Exercise: Using the listing that follows, return every line with the word "light".

Supplied material:

────────────────────

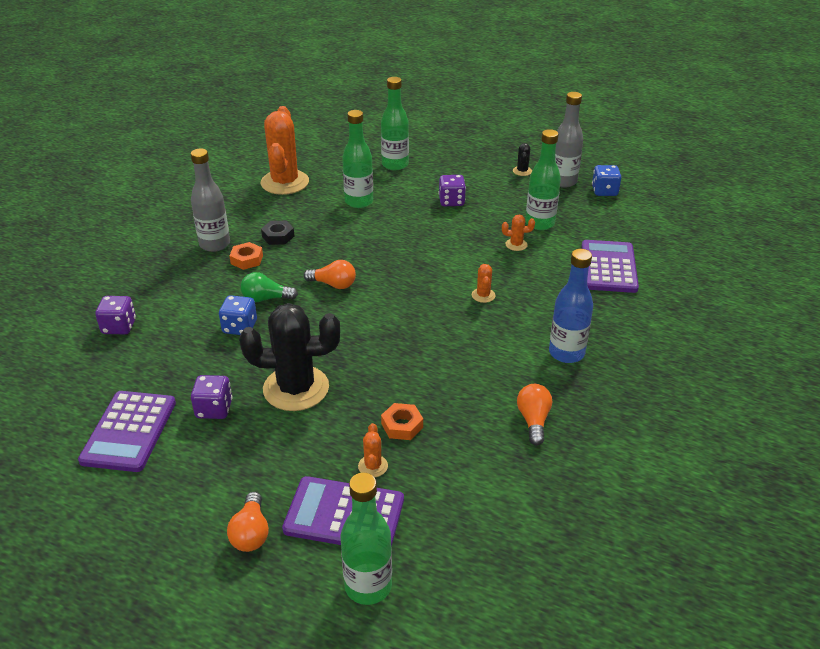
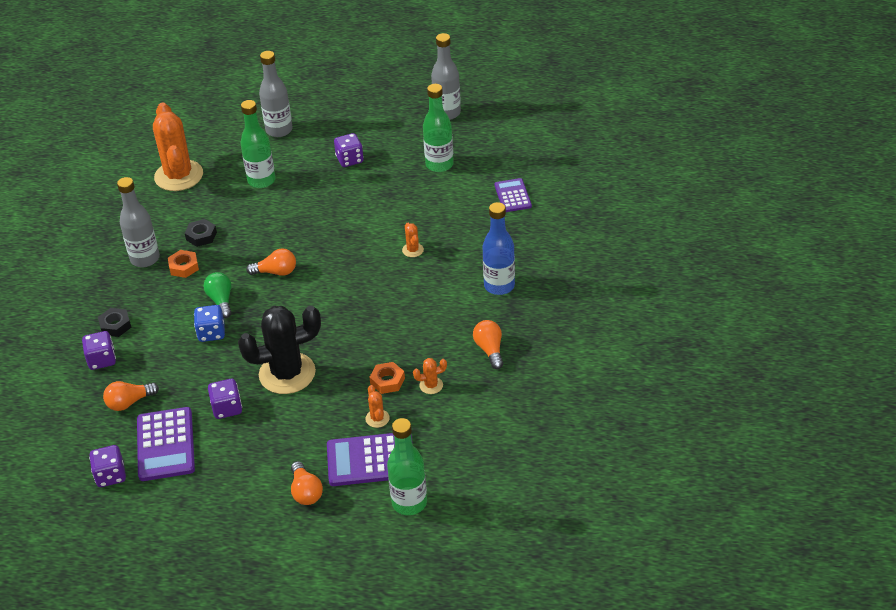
camera: 15 degrees left, 5 degrees up
(53, 450) = (110, 476): none -> purple dice
(119, 376) = (129, 402): none -> orange light bulb
(152, 297) = (115, 325): none -> black nut
(266, 298) = (221, 301): green light bulb -> green light bulb turned 90 degrees clockwise
(395, 165) = (279, 130): green bottle -> grey bottle
(516, 245) = (425, 192): orange cactus -> orange cactus (431, 385)
(522, 171) = (405, 110): black cactus -> none
(604, 191) = (488, 115): blue dice -> none
(608, 267) = (513, 196): purple calculator -> purple calculator, size x0.62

────────────────────

Solved problem:
(119, 376) = (129, 402): none -> orange light bulb
(266, 298) = (221, 301): green light bulb -> green light bulb turned 90 degrees clockwise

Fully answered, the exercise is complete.